[INFORMATION PROVIDED Boundary: Start]

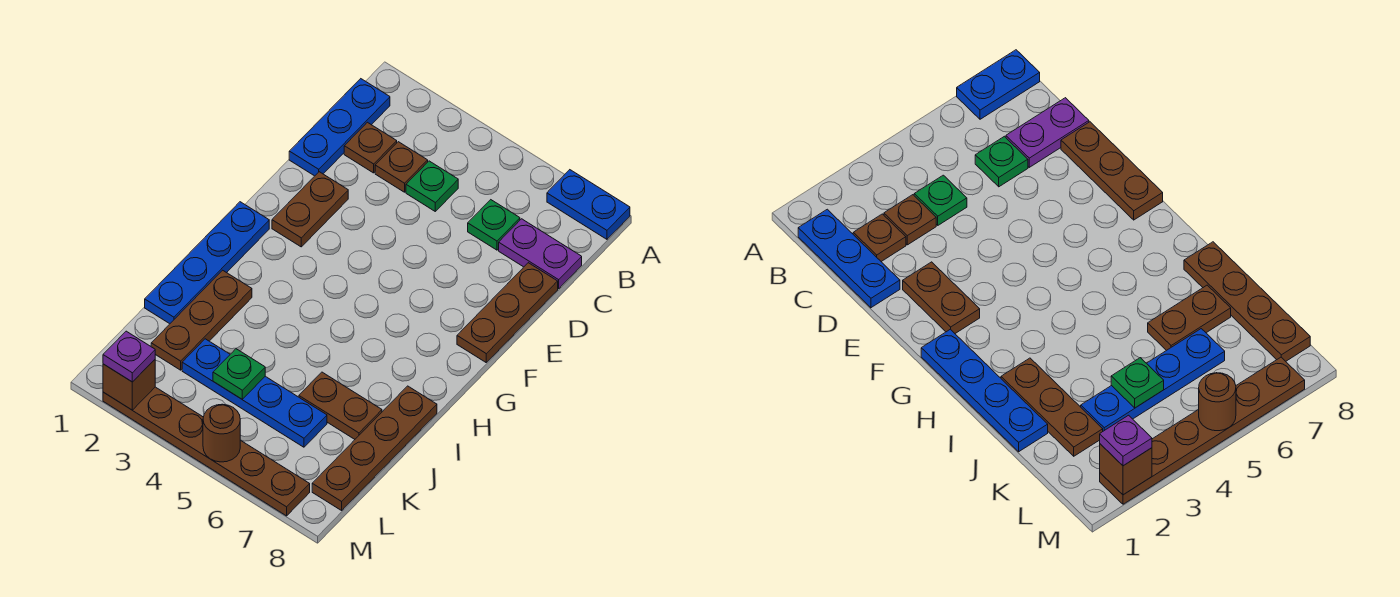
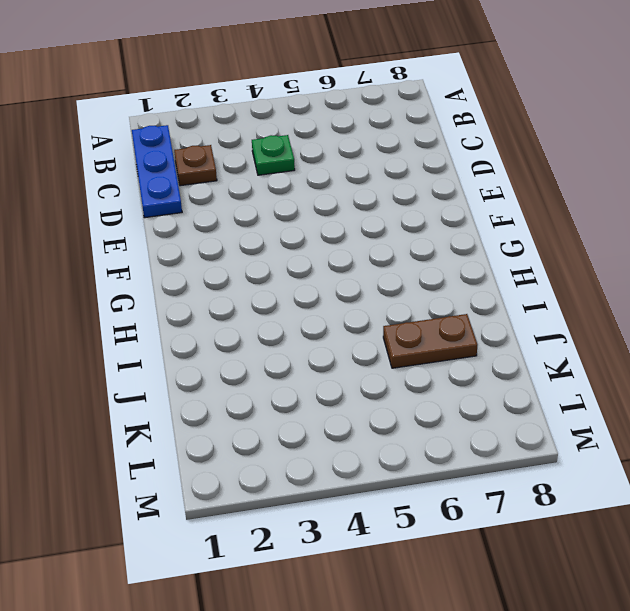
none -> blue plate A7:A8 level 1
none -> brown plate C3 level 1
none -> green plate C6 level 1

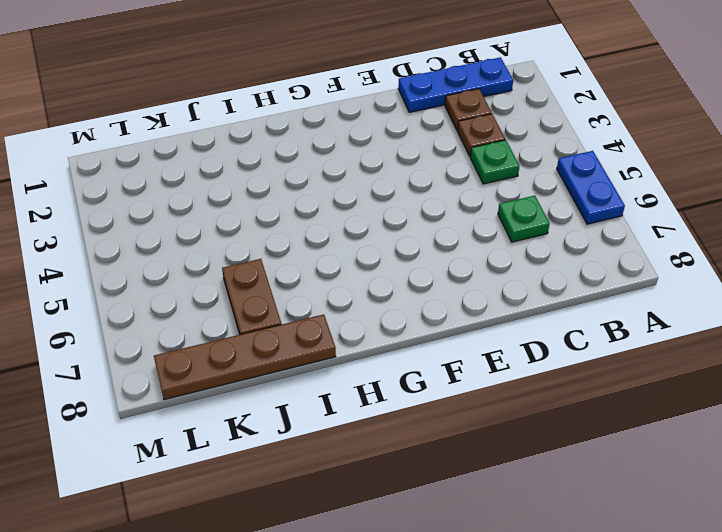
blue plate A5:A6 level 1 -> blue plate A7:A8 level 1
none -> purple plate C7:C8 level 1
none -> brown plate D8:F8 level 1
none -> brown plate E2:F2 level 1

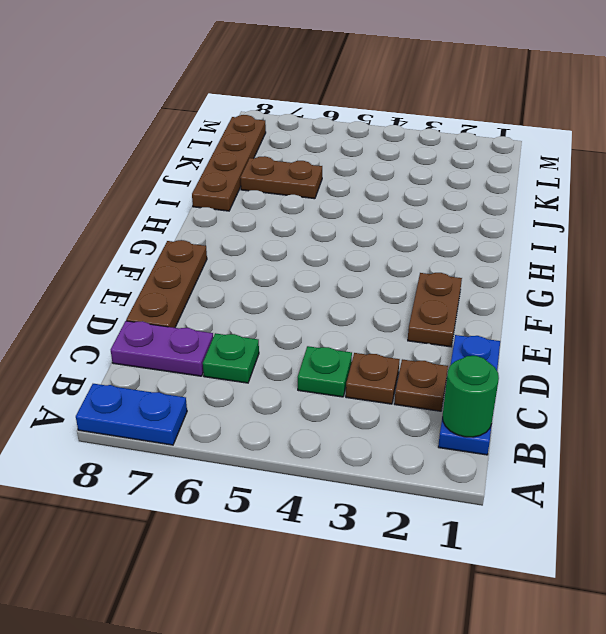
green round brick B1 level 2 -> none
none -> blue plate G1:J1 level 1
none -> brown plate I2:K2 level 1
none -> blue plate K3:K6 level 1

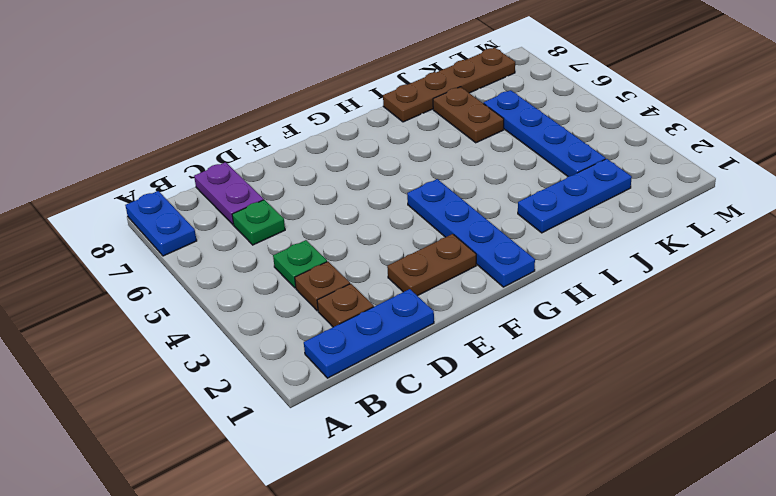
blue plate G1:G4 level 1 -> blue plate G1:J1 level 1
blue plate I2:K2 level 1 -> brown plate I2:K2 level 1
none -> brown plate D8:F8 level 1
none -> brown plate M2:M7 level 1
none -> green plate K4 level 2

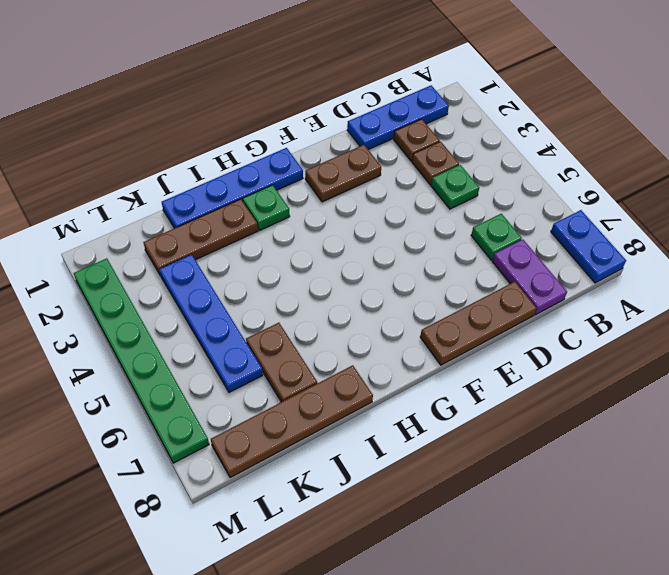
green plate H2 level 1 -> green plate K4 level 2
green plate M2:M7 level 1 -> brown plate M2:M7 level 1
none -> brown brick M2 level 2
none -> brown round brick M5 level 2
none -> purple plate M2 level 3

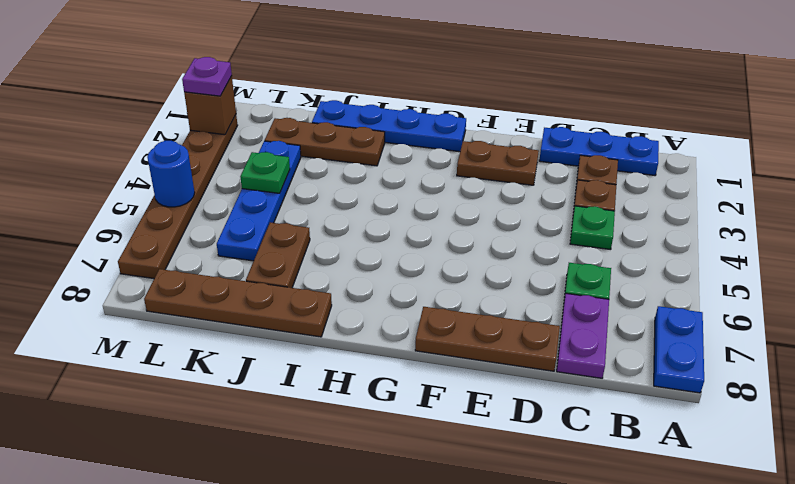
blue round brick M5 level 2 -> brown round brick M5 level 2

[INFORMATION PROVIDED Boundary: End]

**ACTIVITY**
Scan the material above for the word "blue", and copy every line in which it is found.

**TASK RESPONSE**
none -> blue plate A7:A8 level 1
blue plate A5:A6 level 1 -> blue plate A7:A8 level 1
none -> blue plate G1:J1 level 1
none -> blue plate K3:K6 level 1
blue plate G1:G4 level 1 -> blue plate G1:J1 level 1
blue plate I2:K2 level 1 -> brown plate I2:K2 level 1
blue round brick M5 level 2 -> brown round brick M5 level 2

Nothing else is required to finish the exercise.